RECORDS FOR PROCESSING -
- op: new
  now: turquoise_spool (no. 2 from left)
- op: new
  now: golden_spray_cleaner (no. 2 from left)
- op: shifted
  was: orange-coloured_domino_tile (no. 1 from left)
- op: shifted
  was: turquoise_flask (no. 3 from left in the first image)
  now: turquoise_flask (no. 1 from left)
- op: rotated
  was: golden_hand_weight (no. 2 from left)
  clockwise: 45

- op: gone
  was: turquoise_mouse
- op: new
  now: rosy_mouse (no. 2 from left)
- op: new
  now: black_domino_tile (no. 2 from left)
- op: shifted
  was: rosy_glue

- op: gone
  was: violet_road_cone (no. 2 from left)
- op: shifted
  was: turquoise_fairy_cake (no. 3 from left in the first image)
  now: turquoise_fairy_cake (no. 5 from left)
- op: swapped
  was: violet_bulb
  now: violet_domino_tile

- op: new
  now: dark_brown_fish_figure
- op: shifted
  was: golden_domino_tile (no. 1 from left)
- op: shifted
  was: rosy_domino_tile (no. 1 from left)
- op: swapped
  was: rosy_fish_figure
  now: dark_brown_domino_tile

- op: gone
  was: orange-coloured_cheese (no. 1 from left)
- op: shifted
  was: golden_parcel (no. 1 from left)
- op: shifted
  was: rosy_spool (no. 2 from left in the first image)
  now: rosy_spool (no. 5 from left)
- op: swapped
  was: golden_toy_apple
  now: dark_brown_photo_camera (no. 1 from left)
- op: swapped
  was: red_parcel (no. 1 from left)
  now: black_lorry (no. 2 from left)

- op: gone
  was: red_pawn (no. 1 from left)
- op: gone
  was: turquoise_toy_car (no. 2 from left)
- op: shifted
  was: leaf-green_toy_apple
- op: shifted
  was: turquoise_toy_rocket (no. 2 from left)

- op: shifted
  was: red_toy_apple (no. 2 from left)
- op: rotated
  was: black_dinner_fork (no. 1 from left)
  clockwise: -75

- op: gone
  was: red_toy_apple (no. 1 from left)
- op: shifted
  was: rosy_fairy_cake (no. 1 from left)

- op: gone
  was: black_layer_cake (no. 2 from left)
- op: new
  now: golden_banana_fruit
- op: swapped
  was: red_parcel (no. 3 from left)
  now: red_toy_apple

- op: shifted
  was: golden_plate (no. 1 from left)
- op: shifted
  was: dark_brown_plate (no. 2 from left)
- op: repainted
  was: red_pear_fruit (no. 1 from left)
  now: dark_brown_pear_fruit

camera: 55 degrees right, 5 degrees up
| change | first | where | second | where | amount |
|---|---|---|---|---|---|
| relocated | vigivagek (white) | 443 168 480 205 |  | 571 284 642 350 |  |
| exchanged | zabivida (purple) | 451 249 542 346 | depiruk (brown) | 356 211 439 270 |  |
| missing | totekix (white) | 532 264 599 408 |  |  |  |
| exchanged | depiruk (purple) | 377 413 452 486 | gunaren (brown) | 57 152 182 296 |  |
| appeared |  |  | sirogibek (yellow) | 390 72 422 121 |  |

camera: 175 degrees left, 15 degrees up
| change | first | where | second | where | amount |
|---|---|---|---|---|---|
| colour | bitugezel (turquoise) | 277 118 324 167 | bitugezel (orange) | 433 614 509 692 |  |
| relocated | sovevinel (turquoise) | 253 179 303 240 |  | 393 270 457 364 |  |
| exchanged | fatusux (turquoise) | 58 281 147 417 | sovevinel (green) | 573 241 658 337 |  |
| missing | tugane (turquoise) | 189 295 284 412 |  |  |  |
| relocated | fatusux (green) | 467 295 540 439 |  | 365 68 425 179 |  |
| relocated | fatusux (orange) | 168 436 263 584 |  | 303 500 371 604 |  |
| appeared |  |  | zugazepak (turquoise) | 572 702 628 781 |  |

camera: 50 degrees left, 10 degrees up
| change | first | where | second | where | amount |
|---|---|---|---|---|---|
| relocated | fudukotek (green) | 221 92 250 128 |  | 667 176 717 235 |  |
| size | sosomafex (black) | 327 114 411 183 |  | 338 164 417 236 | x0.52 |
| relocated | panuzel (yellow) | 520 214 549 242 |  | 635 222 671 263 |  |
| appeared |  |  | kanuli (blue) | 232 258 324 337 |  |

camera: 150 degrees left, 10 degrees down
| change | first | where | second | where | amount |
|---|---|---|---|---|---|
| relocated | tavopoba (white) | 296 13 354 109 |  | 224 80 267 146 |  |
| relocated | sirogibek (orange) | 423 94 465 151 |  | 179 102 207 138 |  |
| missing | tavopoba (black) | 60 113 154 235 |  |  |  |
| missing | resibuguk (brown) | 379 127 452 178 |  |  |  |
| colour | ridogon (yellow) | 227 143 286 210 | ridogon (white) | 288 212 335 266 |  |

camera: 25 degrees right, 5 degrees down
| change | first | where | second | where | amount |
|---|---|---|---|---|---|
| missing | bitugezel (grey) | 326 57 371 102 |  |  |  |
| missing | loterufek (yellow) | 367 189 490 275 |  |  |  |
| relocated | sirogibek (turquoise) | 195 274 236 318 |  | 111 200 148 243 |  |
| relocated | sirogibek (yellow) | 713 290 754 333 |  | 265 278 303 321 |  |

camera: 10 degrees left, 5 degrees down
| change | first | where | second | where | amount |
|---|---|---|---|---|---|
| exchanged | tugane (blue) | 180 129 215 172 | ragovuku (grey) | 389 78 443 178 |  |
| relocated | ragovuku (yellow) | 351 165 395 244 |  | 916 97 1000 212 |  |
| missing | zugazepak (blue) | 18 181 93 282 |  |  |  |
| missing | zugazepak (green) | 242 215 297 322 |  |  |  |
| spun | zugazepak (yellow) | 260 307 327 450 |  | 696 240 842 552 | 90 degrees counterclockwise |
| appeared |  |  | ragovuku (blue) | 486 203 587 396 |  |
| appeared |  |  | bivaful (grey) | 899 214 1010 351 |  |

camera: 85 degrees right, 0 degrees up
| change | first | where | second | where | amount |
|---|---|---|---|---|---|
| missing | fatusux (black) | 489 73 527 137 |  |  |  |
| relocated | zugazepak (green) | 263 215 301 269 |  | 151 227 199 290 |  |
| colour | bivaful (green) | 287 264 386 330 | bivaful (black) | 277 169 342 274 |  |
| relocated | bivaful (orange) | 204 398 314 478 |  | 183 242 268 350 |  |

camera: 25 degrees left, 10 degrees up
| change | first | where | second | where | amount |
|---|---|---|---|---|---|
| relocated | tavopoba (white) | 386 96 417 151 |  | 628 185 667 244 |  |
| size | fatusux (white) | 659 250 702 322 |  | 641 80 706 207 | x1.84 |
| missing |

ACTIVITY -
Lines to set down from above: the line with "was: turquoise_flask (no.", the line with "was: golden_hand_weight (no. 2 from left)", and every line between, each exactly as written.

WRITTEN REPLY -
  was: turquoise_flask (no. 3 from left in the first image)
  now: turquoise_flask (no. 1 from left)
- op: rotated
  was: golden_hand_weight (no. 2 from left)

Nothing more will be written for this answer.